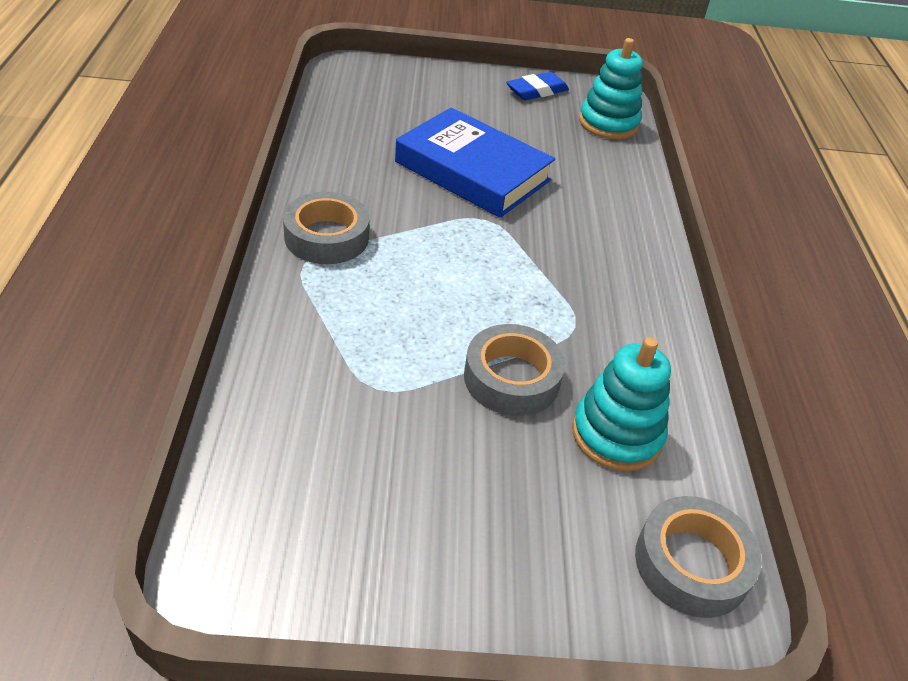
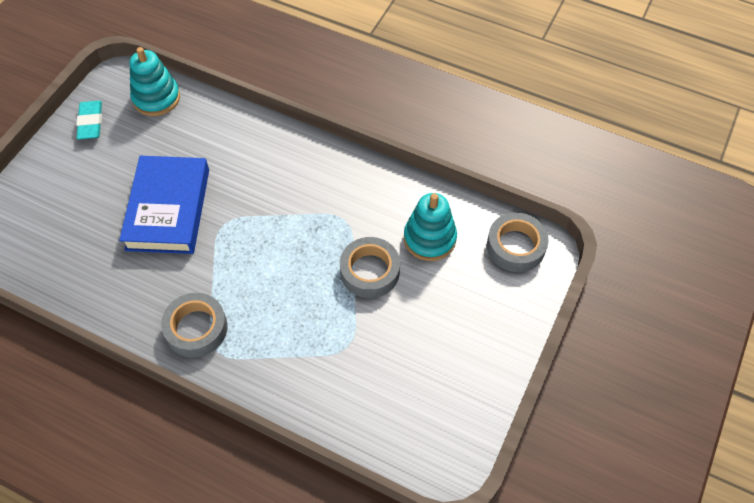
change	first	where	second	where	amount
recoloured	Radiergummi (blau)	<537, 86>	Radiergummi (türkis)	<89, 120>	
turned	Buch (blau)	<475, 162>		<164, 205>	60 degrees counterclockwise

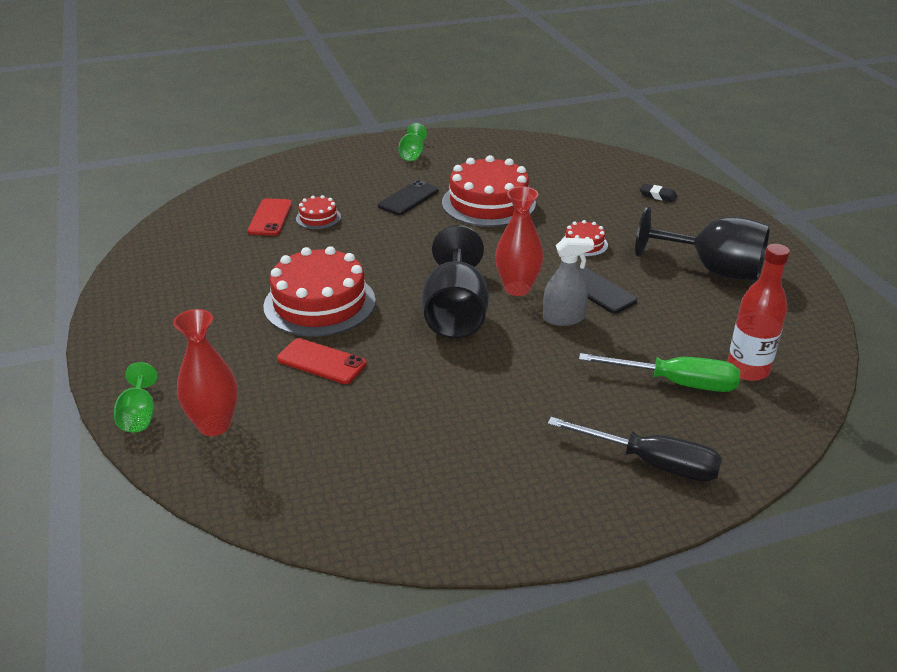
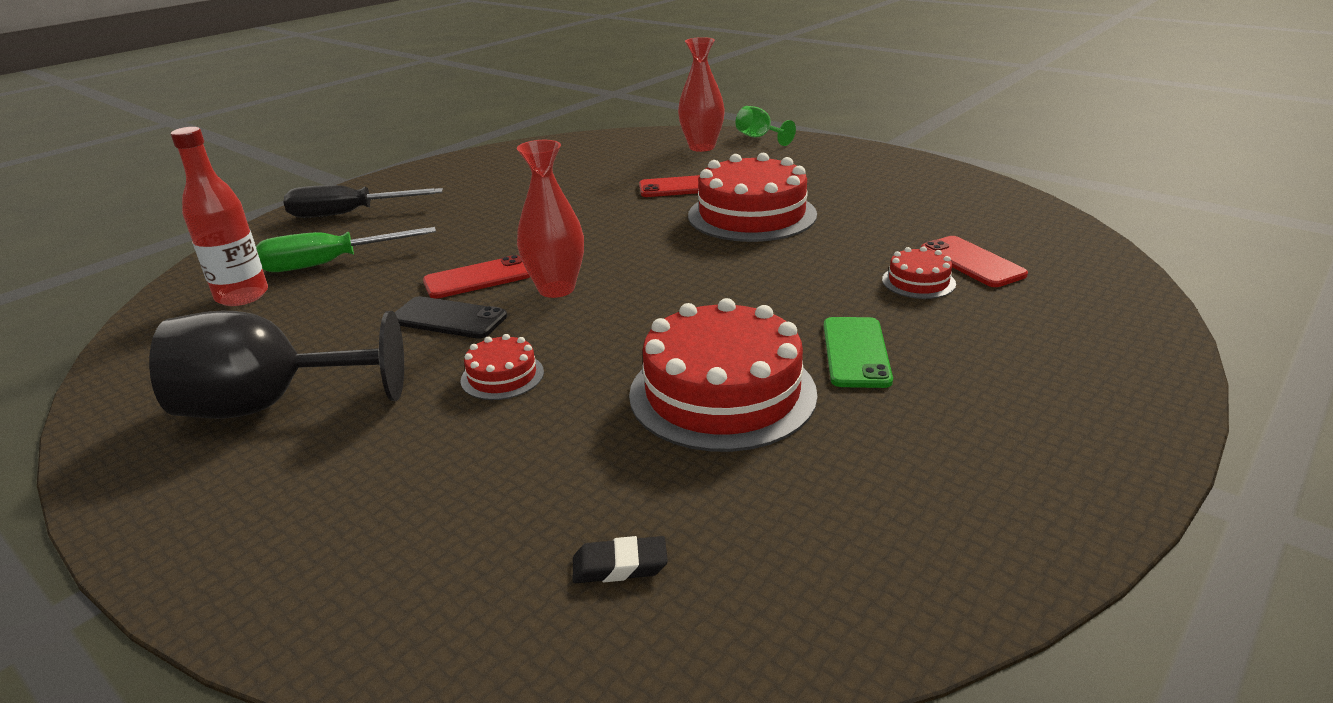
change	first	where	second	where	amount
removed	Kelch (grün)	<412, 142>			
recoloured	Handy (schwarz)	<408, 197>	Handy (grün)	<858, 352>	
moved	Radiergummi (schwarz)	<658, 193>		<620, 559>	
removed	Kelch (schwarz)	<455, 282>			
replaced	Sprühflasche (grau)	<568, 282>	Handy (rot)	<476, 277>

◆ ◆ ◆ ◆

Problem to solve
Write out all the material above exactly, with no image carried over.

Task answer
change	first	where	second	where	amount
recoloured	Radiergummi (blau)	<537, 86>	Radiergummi (türkis)	<89, 120>	
turned	Buch (blau)	<475, 162>		<164, 205>	60 degrees counterclockwise

change	first	where	second	where	amount
removed	Kelch (grün)	<412, 142>			
recoloured	Handy (schwarz)	<408, 197>	Handy (grün)	<858, 352>	
moved	Radiergummi (schwarz)	<658, 193>		<620, 559>	
removed	Kelch (schwarz)	<455, 282>			
replaced	Sprühflasche (grau)	<568, 282>	Handy (rot)	<476, 277>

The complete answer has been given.